▶ Information provided:
+++++

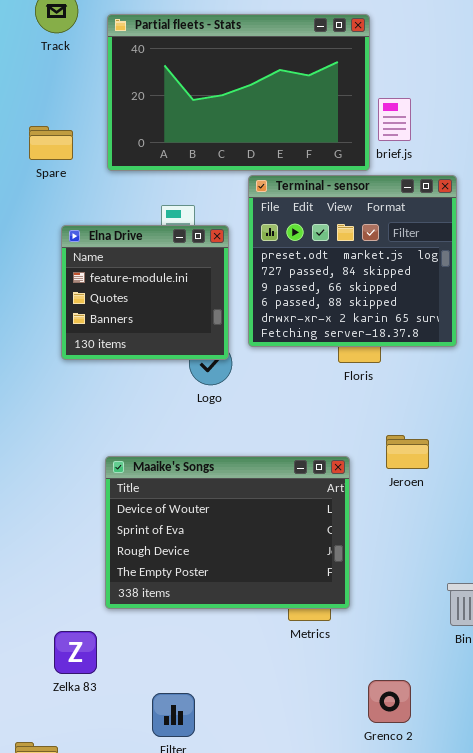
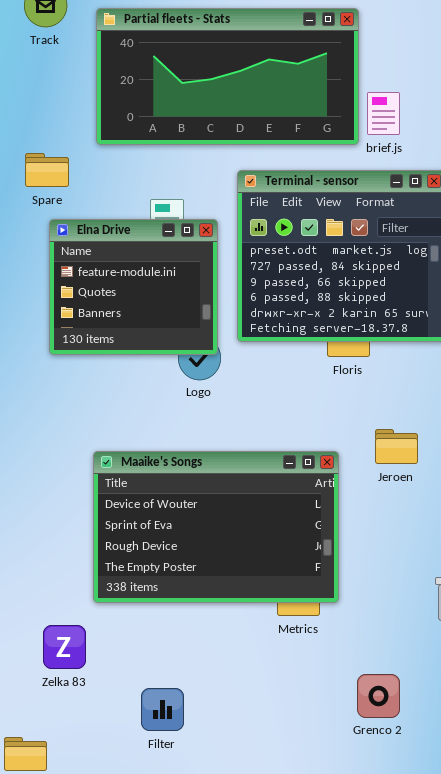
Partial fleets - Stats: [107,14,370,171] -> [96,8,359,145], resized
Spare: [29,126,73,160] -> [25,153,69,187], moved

+++++

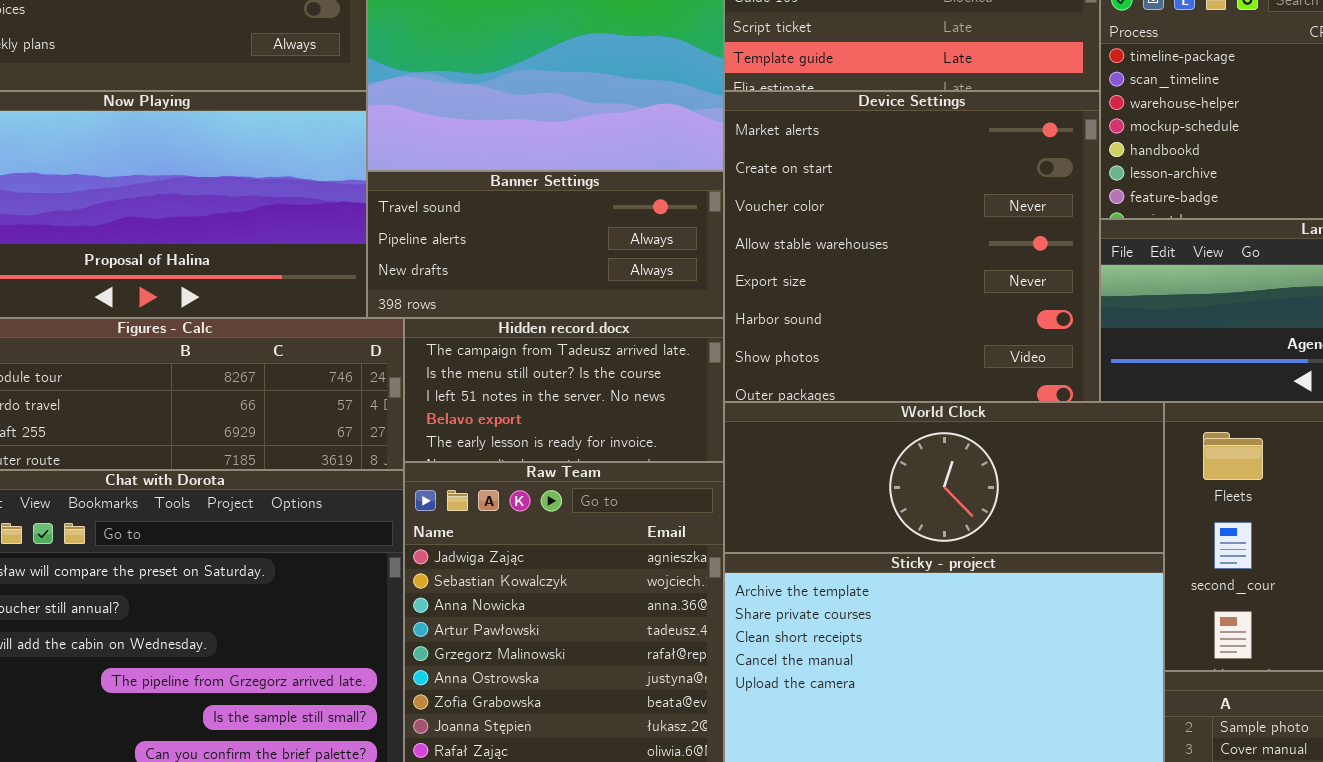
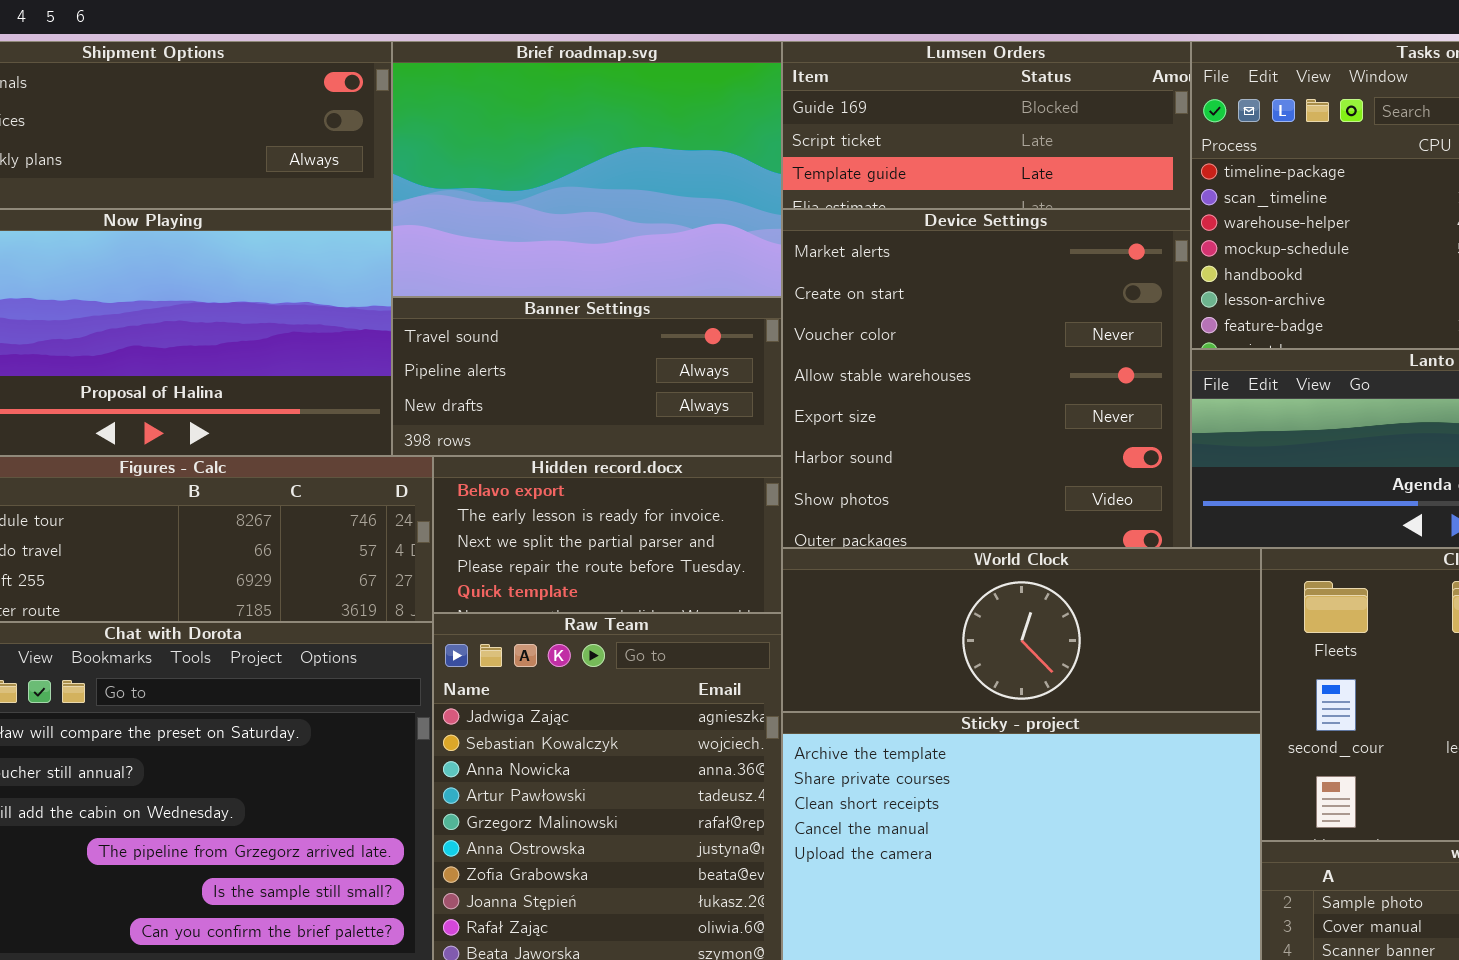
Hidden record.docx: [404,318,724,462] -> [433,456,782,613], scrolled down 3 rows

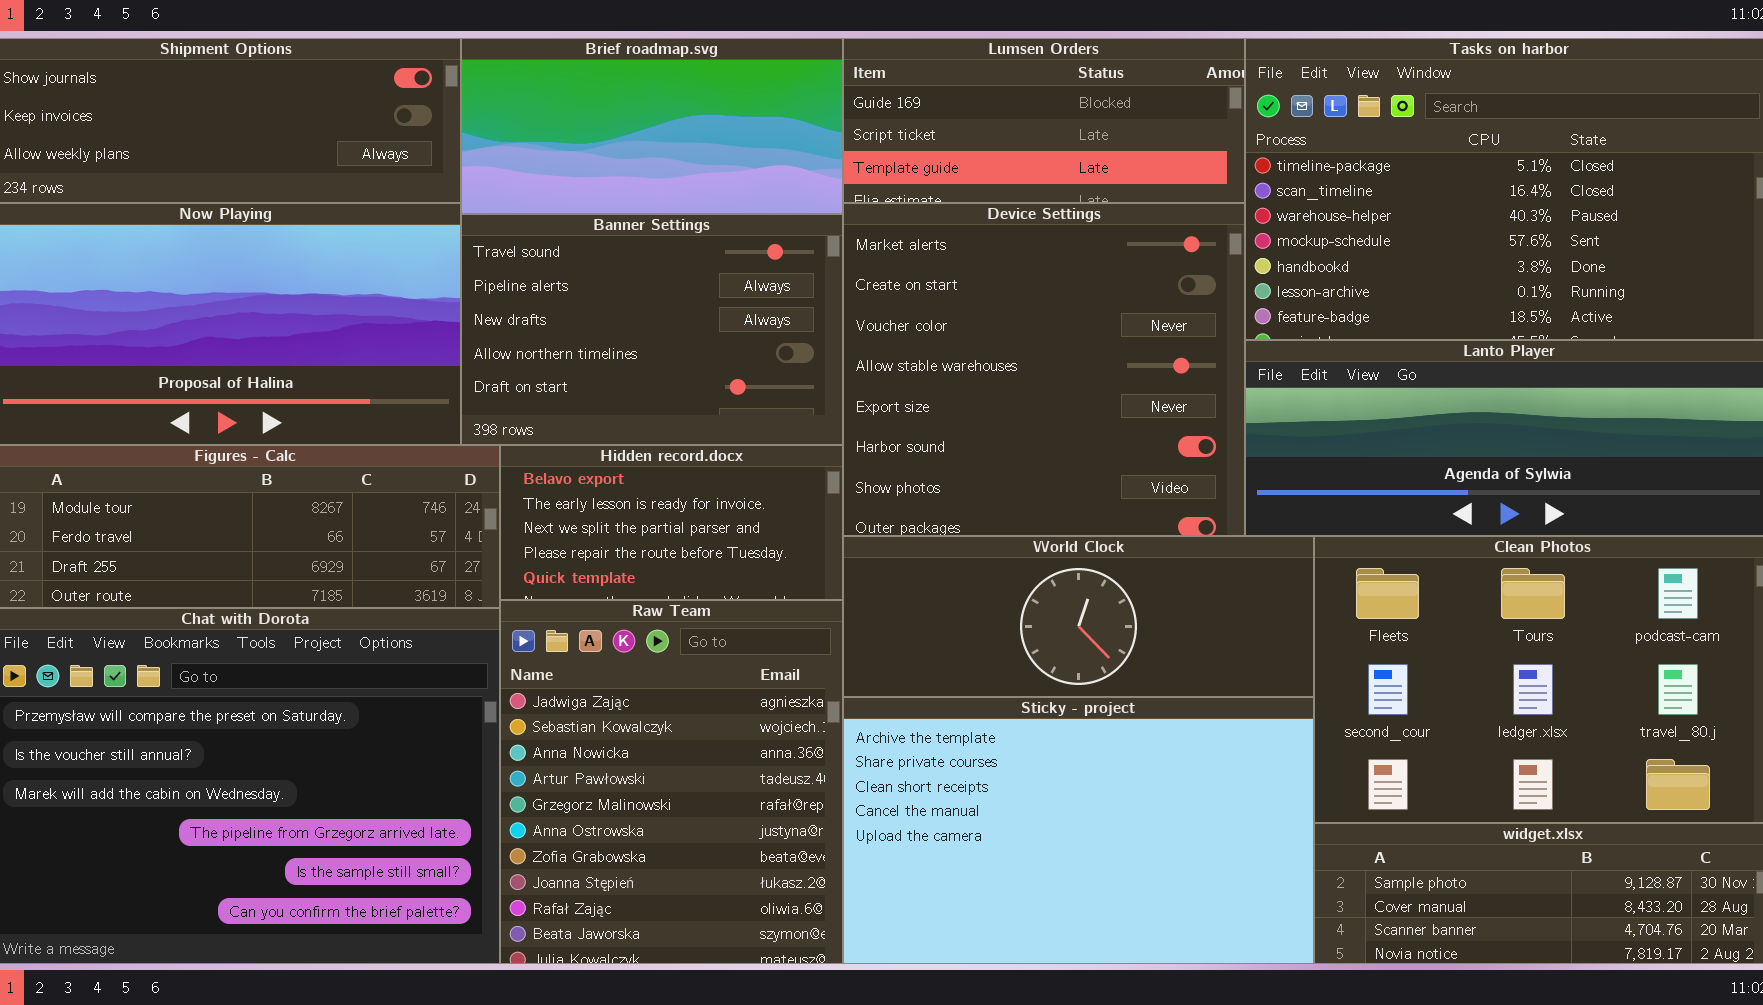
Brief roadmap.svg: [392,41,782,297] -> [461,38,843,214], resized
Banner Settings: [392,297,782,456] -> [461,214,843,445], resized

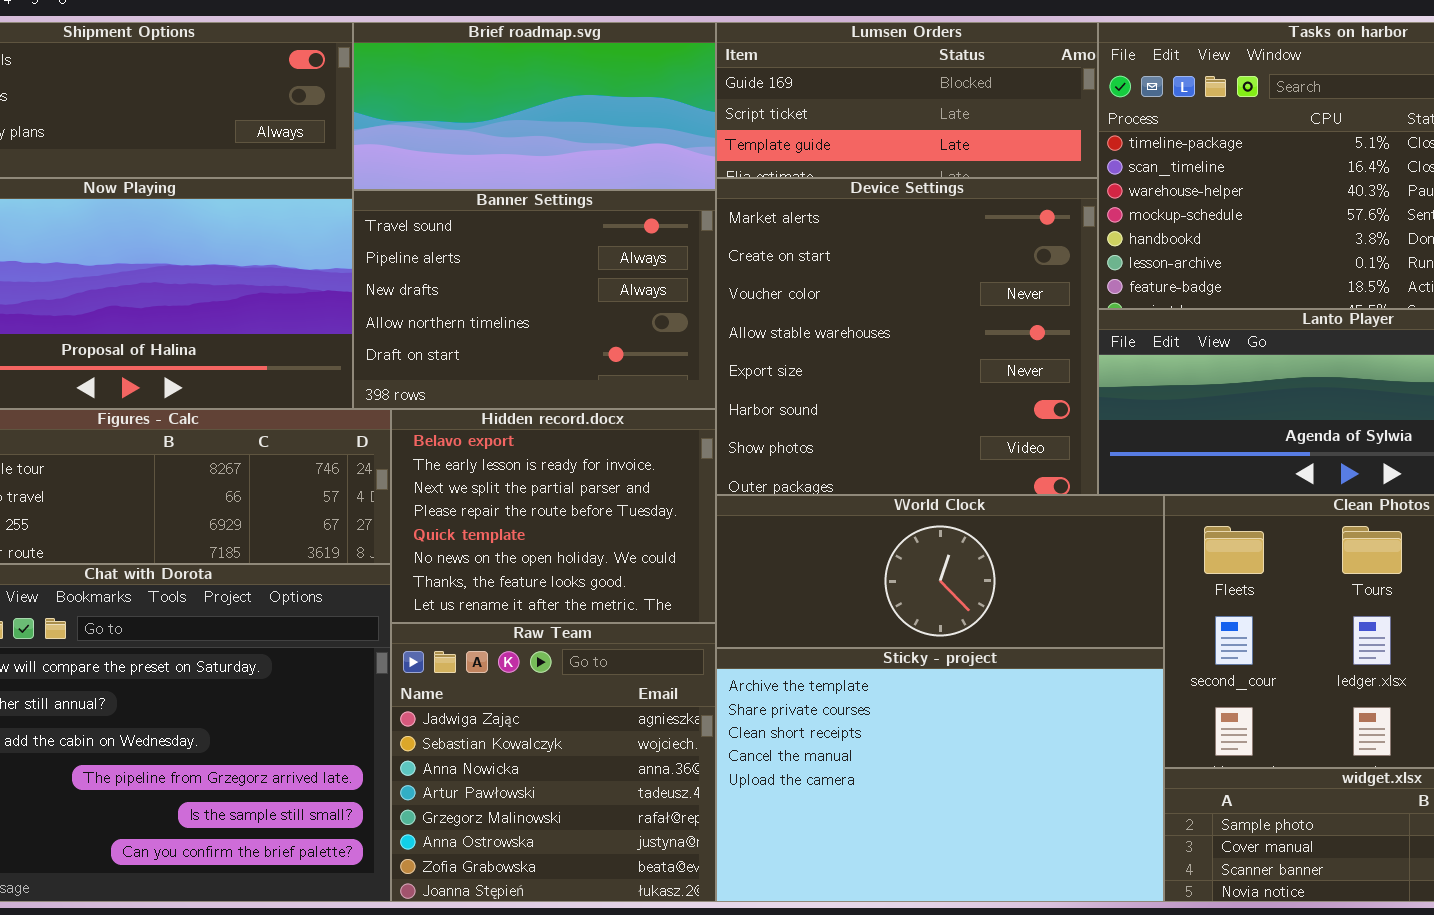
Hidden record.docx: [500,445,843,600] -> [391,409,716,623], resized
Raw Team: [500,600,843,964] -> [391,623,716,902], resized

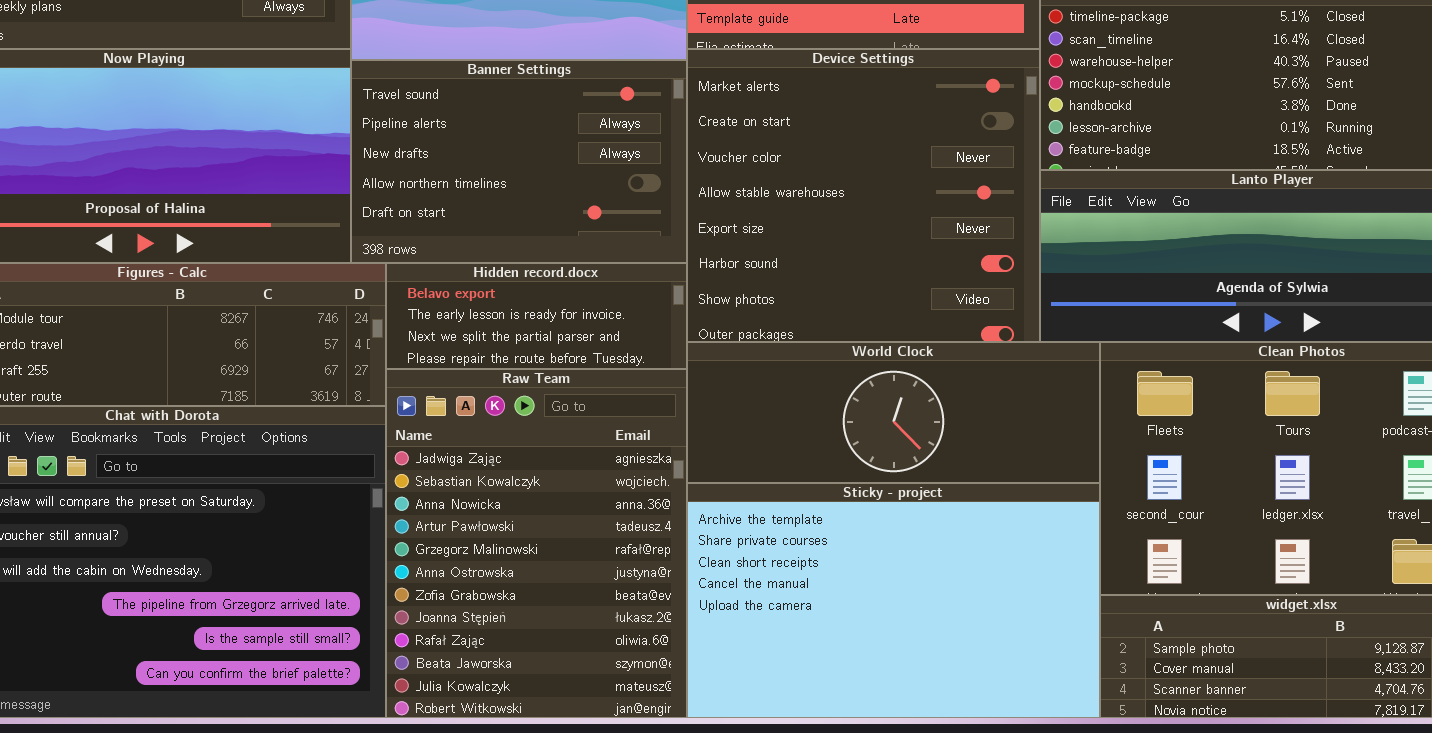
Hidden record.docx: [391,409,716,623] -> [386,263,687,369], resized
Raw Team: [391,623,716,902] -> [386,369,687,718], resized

+++++

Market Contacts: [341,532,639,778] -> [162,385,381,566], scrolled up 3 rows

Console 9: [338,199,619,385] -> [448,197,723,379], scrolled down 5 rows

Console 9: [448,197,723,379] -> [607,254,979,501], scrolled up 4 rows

+++++

▶ Requirement:
From the data above, return exactly the lines from the one with "Raw Team: [500,600,843,964]" up to and including the one with "Raw Team: [391,623,716,902]". Pictures do not go in the copy.

▶ Solution for this problem:
Raw Team: [500,600,843,964] -> [391,623,716,902], resized

Hidden record.docx: [391,409,716,623] -> [386,263,687,369], resized
Raw Team: [391,623,716,902] -> [386,369,687,718], resized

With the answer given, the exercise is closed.